YOUR INSTRUCTIONS: Duplicate the following lines word for word.

[Rows from a spatial reasoning dataset]
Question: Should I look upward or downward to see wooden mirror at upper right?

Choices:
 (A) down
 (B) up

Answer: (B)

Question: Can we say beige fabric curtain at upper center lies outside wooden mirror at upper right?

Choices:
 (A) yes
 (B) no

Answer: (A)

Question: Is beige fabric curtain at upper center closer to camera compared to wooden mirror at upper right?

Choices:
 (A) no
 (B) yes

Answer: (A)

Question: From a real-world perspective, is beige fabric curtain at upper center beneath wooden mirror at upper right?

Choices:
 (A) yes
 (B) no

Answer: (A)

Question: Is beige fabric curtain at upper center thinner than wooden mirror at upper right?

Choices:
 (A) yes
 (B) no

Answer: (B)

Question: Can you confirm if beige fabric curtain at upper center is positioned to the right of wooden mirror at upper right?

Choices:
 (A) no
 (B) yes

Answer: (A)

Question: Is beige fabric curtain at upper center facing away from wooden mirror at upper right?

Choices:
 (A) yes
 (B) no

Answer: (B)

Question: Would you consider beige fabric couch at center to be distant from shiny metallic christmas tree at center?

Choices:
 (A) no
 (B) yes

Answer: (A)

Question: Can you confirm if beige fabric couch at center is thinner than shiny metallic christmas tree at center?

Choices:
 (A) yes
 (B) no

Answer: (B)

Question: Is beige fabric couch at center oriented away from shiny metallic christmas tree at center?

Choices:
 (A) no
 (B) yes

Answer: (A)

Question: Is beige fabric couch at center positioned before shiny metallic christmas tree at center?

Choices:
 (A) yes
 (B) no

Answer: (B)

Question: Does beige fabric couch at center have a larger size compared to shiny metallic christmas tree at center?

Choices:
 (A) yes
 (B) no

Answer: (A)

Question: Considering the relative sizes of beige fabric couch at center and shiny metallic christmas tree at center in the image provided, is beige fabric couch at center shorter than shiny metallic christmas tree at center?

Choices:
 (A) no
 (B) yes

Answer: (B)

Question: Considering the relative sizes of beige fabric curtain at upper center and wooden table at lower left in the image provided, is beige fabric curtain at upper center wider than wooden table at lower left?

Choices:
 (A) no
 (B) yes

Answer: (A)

THE ANSWER:
Question: Should I look upward or downward to see wooden mirror at upper right?

Choices:
 (A) down
 (B) up

Answer: (B)

Question: Can we say beige fabric curtain at upper center lies outside wooden mirror at upper right?

Choices:
 (A) yes
 (B) no

Answer: (A)

Question: Is beige fabric curtain at upper center closer to camera compared to wooden mirror at upper right?

Choices:
 (A) no
 (B) yes

Answer: (A)

Question: From a real-world perspective, is beige fabric curtain at upper center beneath wooden mirror at upper right?

Choices:
 (A) yes
 (B) no

Answer: (A)

Question: Is beige fabric curtain at upper center thinner than wooden mirror at upper right?

Choices:
 (A) yes
 (B) no

Answer: (B)

Question: Can you confirm if beige fabric curtain at upper center is positioned to the right of wooden mirror at upper right?

Choices:
 (A) no
 (B) yes

Answer: (A)

Question: Is beige fabric curtain at upper center facing away from wooden mirror at upper right?

Choices:
 (A) yes
 (B) no

Answer: (B)

Question: Would you consider beige fabric couch at center to be distant from shiny metallic christmas tree at center?

Choices:
 (A) no
 (B) yes

Answer: (A)

Question: Can you confirm if beige fabric couch at center is thinner than shiny metallic christmas tree at center?

Choices:
 (A) yes
 (B) no

Answer: (B)

Question: Is beige fabric couch at center oriented away from shiny metallic christmas tree at center?

Choices:
 (A) no
 (B) yes

Answer: (A)

Question: Is beige fabric couch at center positioned before shiny metallic christmas tree at center?

Choices:
 (A) yes
 (B) no

Answer: (B)

Question: Does beige fabric couch at center have a larger size compared to shiny metallic christmas tree at center?

Choices:
 (A) yes
 (B) no

Answer: (A)

Question: Considering the relative sizes of beige fabric couch at center and shiny metallic christmas tree at center in the image provided, is beige fabric couch at center shorter than shiny metallic christmas tree at center?

Choices:
 (A) no
 (B) yes

Answer: (B)

Question: Considering the relative sizes of beige fabric curtain at upper center and wooden table at lower left in the image provided, is beige fabric curtain at upper center wider than wooden table at lower left?

Choices:
 (A) no
 (B) yes

Answer: (A)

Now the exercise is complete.